Exercise data START
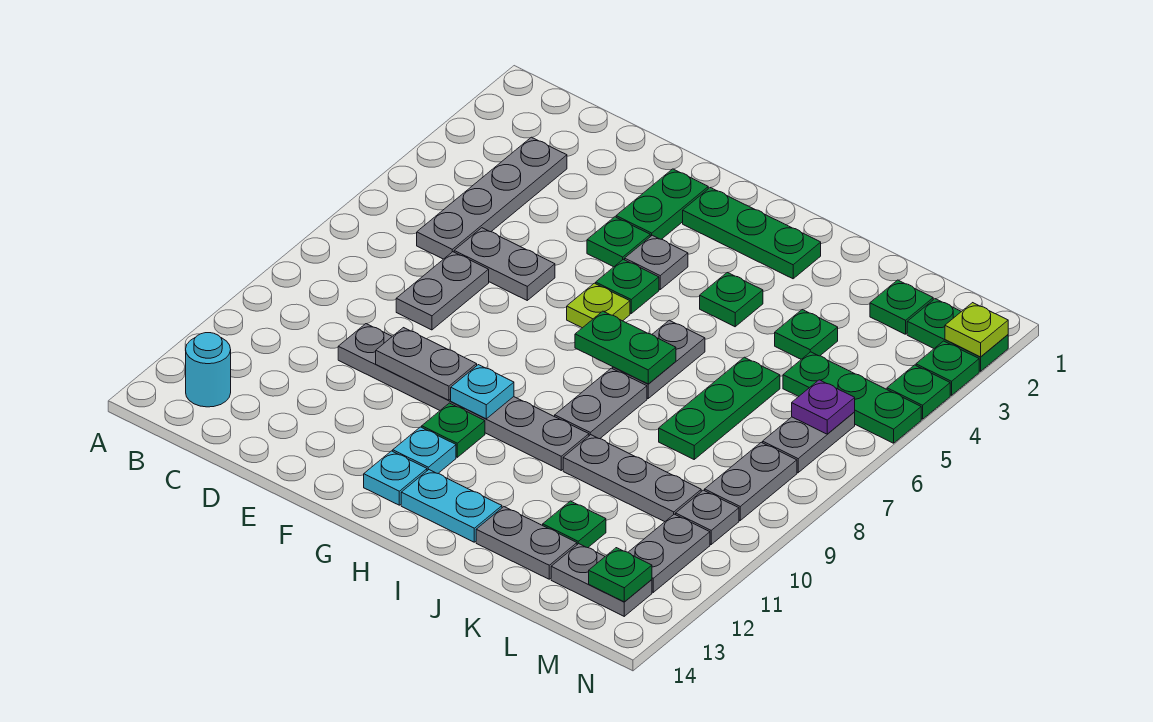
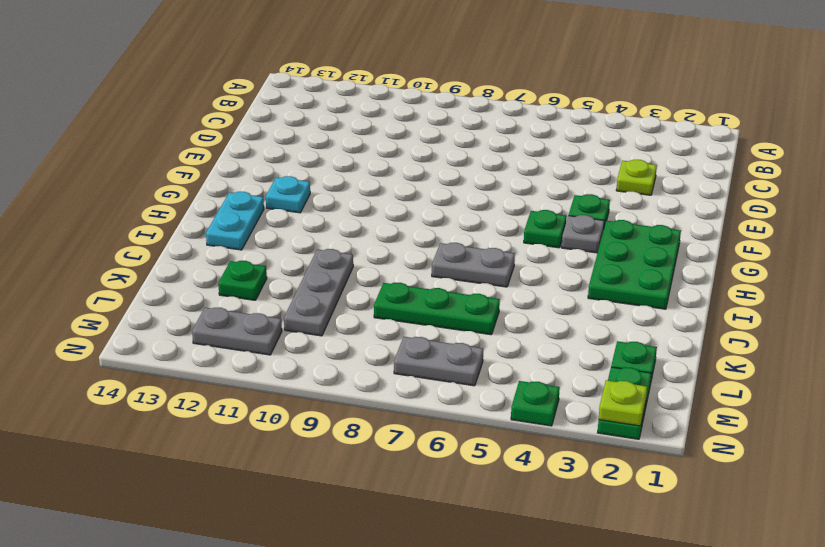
lime plate D3 level 1 -> lime plate G6 level 1
green plate G2:I3 level 1 -> green plate G2:I2 level 1
none -> cyan round brick B13 level 1
none -> grey plate C3:C6 level 1
none -> grey plate D6:E6 level 1
none -> grey plate D7:D8 level 1

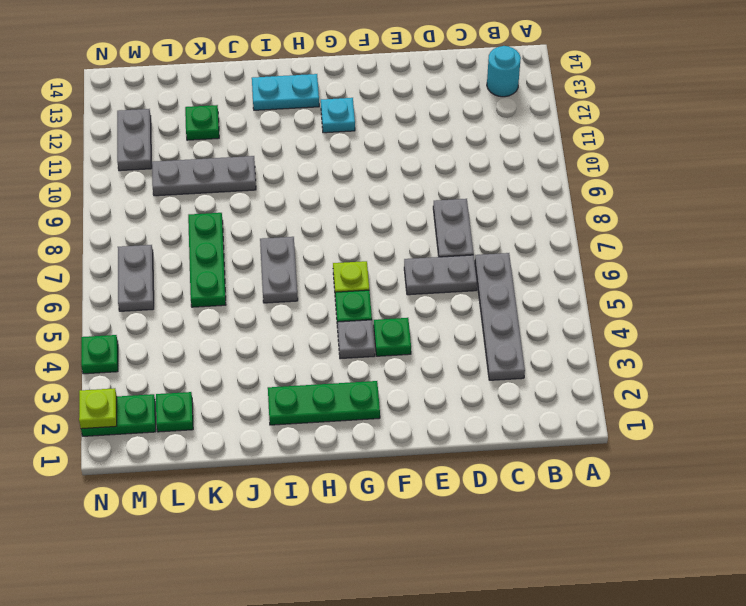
none -> grey plate D10:I10 level 1
none -> green plate F2:F3 level 1
none -> green plate G11 level 1
none -> cyan plate G13 level 1

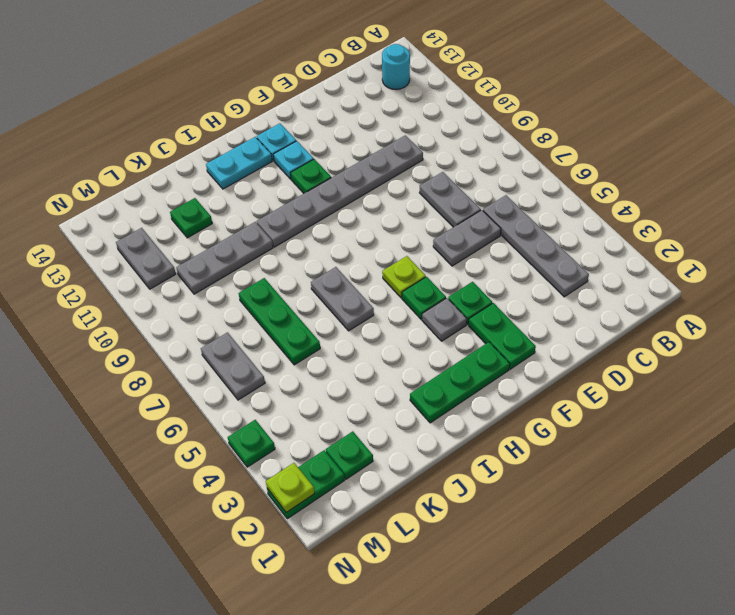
none -> green plate I4 level 1
none -> grey plate I8:I9 level 1
none -> grey plate J13:K13 level 1
none -> green plate K4 level 1

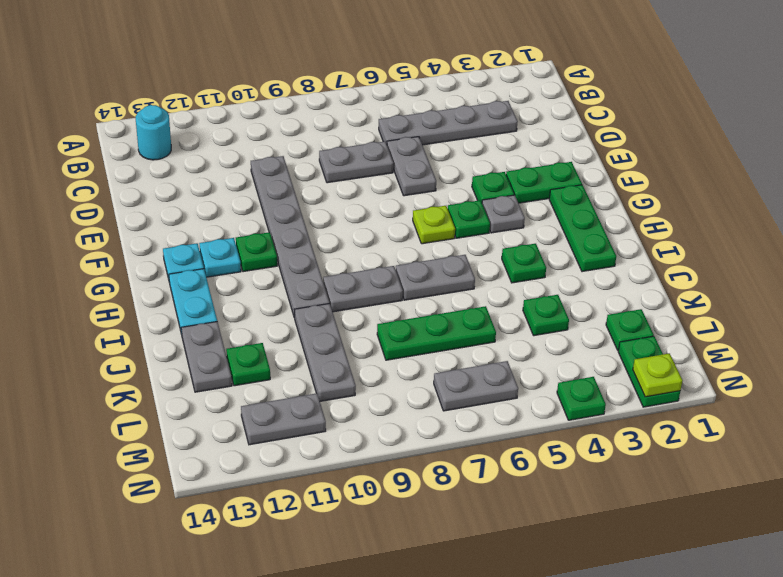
none -> green plate L5:N5 level 1
none -> grey plate L13:M13 level 1
none -> grey plate M8:M9 level 1
none -> grey plate M10 level 1

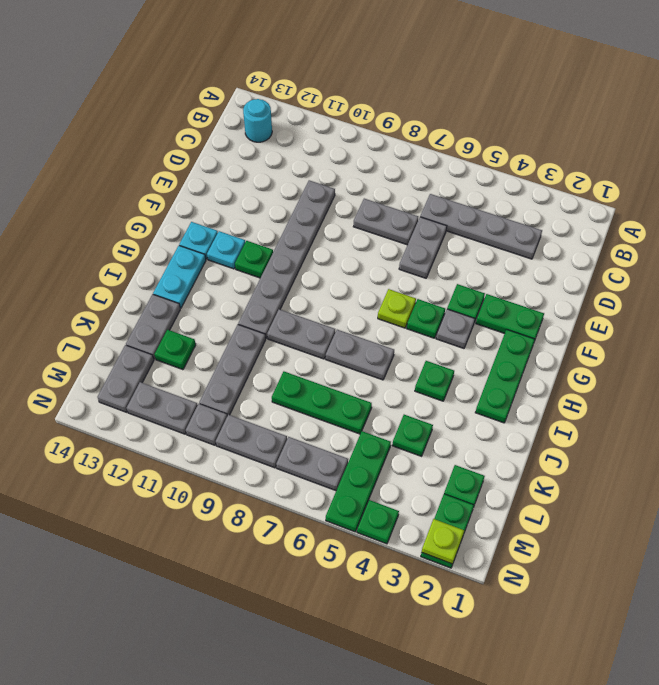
none -> green plate N3 level 1
none -> grey plate E10:F10 level 2
none -> cyan plate G10 level 2
none -> green plate H7:I7 level 2

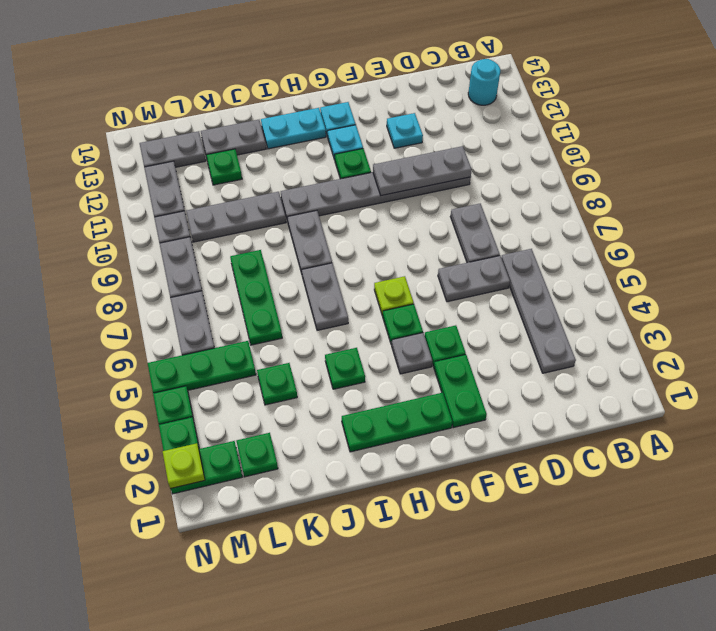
grey plate D10:F10 level 2 -> grey plate E10:F10 level 2
cyan plate E12 level 1 -> cyan plate G10 level 2
none -> green plate H7:I7 level 2
none -> purple plate M6 level 2
none -> green plate M13 level 2

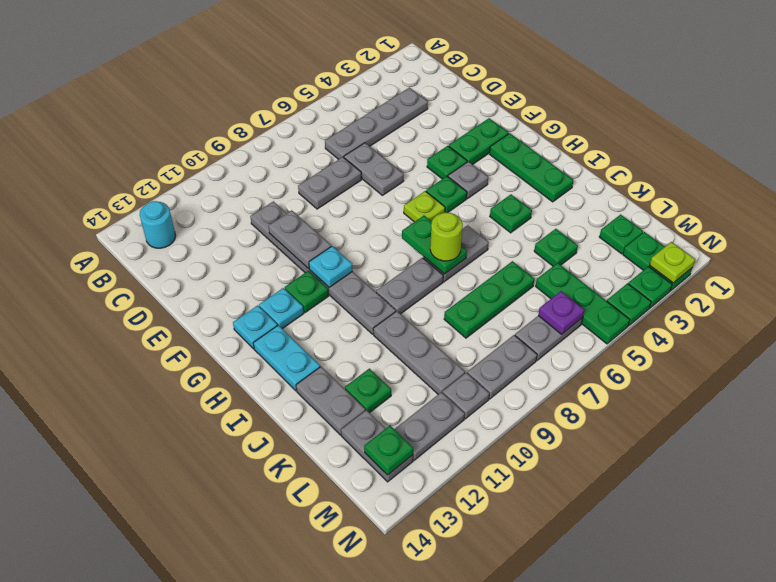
lime round brick I7 level 3 -> none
Exercise data END
=== What you need to do ===
Determine how many lines in the records above hold the word "lime", and answer with that number only.

=== Finished task ===
2